→ INFORMATION SHOWN:
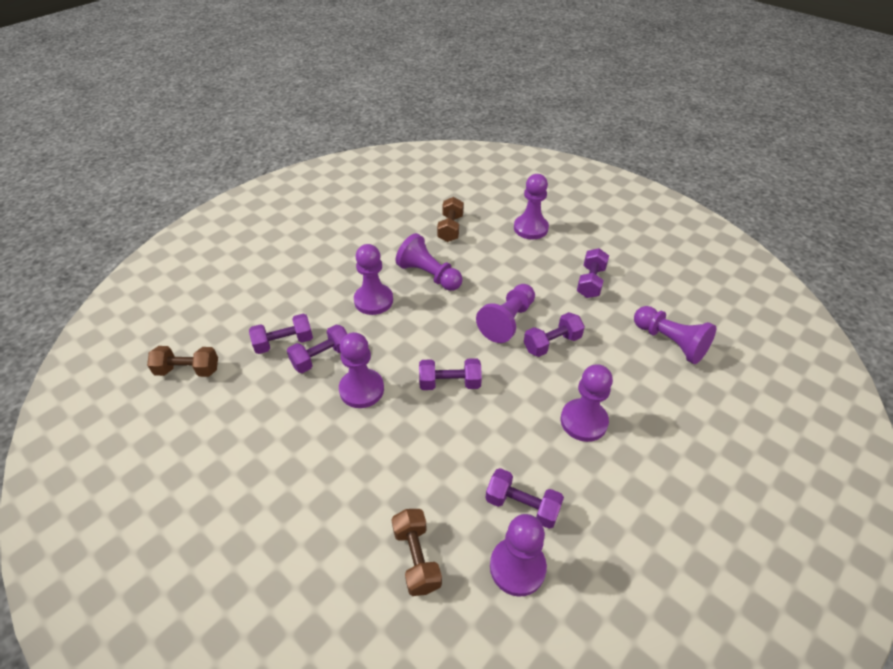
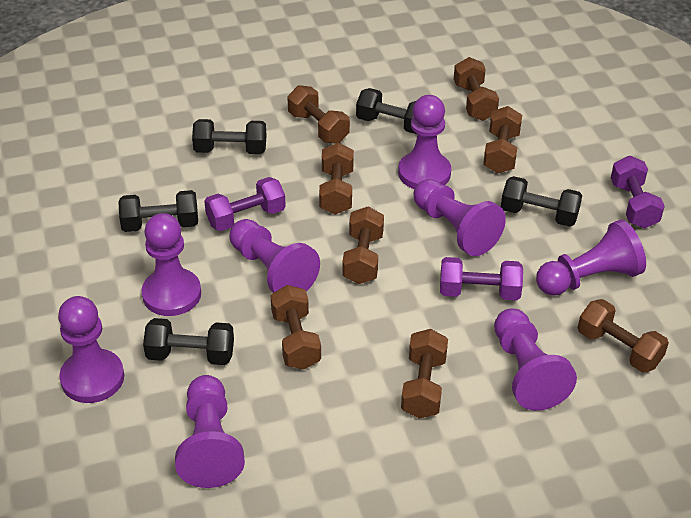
black dumbbell: 0 -> 5
brown dumbbell: 3 -> 8
purple dumbbell: 6 -> 3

→ TO DO: Please retype the listing above word for word, skipping each picture.

→ ANSWER SECTION:
black dumbbell: 0 -> 5
brown dumbbell: 3 -> 8
purple dumbbell: 6 -> 3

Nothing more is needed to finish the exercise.